— DIRECTIONS —
Rewrite the records starting with the line containing "Trace the roads" and going on through the line containing "road 3 (secondary): [(511,23),(472,216)]", substituting "foot" for "pedestrian" and leaving everything else unchanged.

== DATA RECORDS

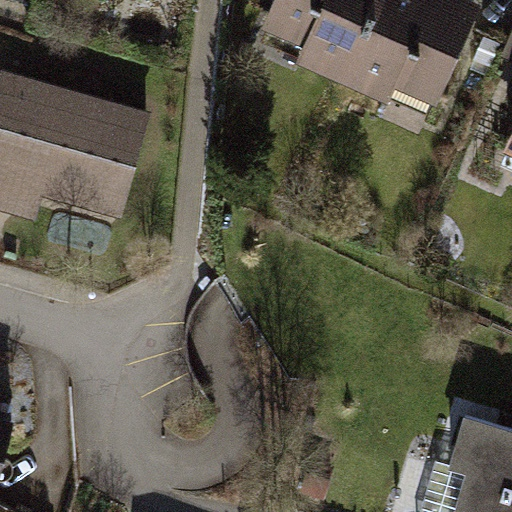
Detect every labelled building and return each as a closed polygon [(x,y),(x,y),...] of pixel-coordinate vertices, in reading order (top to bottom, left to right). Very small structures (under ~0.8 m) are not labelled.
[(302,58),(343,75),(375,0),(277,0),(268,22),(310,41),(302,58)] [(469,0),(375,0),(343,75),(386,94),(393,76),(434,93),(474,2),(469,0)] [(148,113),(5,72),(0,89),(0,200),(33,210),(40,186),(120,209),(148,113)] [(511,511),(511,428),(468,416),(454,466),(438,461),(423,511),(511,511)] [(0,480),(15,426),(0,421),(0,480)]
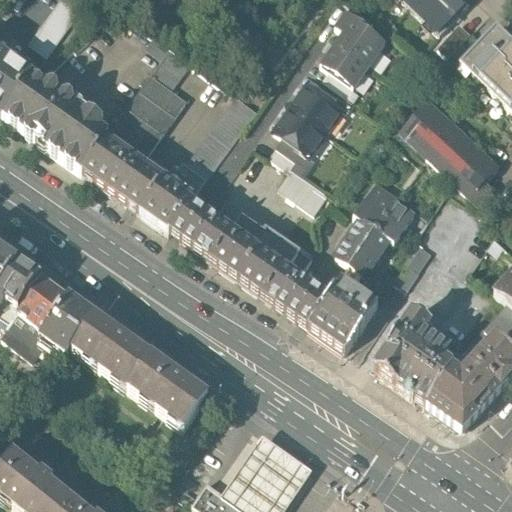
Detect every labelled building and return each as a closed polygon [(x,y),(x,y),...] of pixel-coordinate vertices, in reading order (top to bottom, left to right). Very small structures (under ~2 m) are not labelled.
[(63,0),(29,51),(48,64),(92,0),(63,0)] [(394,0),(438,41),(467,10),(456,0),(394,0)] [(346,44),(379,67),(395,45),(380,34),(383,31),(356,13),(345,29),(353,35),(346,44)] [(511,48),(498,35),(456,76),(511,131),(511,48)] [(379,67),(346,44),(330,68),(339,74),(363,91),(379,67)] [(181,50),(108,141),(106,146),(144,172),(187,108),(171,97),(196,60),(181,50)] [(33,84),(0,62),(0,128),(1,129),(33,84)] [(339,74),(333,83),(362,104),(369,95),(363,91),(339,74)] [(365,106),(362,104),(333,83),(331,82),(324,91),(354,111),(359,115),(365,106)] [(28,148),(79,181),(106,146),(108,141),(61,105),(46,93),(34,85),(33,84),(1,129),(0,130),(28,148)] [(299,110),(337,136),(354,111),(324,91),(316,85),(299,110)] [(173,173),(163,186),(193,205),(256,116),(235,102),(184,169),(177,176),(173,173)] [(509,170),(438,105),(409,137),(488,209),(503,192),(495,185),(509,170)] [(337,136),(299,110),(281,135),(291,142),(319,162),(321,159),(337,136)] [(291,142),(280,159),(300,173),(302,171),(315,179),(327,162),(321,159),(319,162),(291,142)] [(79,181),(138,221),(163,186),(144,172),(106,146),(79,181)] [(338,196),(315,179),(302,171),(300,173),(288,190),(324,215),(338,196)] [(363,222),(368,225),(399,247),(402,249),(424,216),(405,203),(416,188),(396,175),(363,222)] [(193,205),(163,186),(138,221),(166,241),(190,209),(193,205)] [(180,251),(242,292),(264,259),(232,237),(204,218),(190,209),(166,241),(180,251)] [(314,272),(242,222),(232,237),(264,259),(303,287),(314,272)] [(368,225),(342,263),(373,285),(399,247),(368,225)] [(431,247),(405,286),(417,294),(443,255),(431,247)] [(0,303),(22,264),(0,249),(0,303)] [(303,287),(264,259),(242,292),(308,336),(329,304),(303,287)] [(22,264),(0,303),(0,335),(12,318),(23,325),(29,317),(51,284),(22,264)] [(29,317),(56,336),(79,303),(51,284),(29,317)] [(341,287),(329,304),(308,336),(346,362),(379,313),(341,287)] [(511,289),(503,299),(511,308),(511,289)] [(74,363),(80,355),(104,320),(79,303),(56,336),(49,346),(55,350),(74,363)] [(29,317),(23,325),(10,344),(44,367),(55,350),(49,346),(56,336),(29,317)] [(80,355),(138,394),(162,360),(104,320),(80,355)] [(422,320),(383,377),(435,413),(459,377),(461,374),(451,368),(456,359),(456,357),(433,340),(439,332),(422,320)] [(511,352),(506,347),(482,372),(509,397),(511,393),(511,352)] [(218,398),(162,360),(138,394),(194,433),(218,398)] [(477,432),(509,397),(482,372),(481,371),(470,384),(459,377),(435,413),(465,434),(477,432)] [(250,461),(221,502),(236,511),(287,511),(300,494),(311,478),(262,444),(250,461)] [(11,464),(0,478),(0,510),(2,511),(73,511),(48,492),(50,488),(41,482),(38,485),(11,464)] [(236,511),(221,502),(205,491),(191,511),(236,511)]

====
== DATA RECORDS

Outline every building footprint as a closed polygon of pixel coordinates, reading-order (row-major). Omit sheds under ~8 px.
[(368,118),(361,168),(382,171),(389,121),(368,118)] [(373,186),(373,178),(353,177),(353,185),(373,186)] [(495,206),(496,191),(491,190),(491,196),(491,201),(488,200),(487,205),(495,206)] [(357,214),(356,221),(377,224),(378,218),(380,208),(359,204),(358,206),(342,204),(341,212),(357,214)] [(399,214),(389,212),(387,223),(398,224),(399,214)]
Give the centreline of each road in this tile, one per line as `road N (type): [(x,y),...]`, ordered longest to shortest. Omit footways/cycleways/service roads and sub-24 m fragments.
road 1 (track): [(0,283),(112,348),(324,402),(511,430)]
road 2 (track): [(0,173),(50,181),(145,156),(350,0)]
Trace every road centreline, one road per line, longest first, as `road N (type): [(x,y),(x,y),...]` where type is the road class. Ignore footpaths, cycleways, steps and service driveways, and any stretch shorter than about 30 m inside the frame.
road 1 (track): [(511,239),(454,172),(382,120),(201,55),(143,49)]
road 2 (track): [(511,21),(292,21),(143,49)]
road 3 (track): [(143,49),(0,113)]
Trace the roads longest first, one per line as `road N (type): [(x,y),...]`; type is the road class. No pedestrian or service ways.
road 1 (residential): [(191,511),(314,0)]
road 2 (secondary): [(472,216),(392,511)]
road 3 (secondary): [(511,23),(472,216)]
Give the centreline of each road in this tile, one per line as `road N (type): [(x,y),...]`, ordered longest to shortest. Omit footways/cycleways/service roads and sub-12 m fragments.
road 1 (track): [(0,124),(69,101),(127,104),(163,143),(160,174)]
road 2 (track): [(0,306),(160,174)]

====

— OUTPUT OF THE EXERCISE —
Trace the roads longest first, one per line as `road N (type): [(x,y),...]`; type is the road class. No foot or service ways.
road 1 (residential): [(191,511),(314,0)]
road 2 (secondary): [(472,216),(392,511)]
road 3 (secondary): [(511,23),(472,216)]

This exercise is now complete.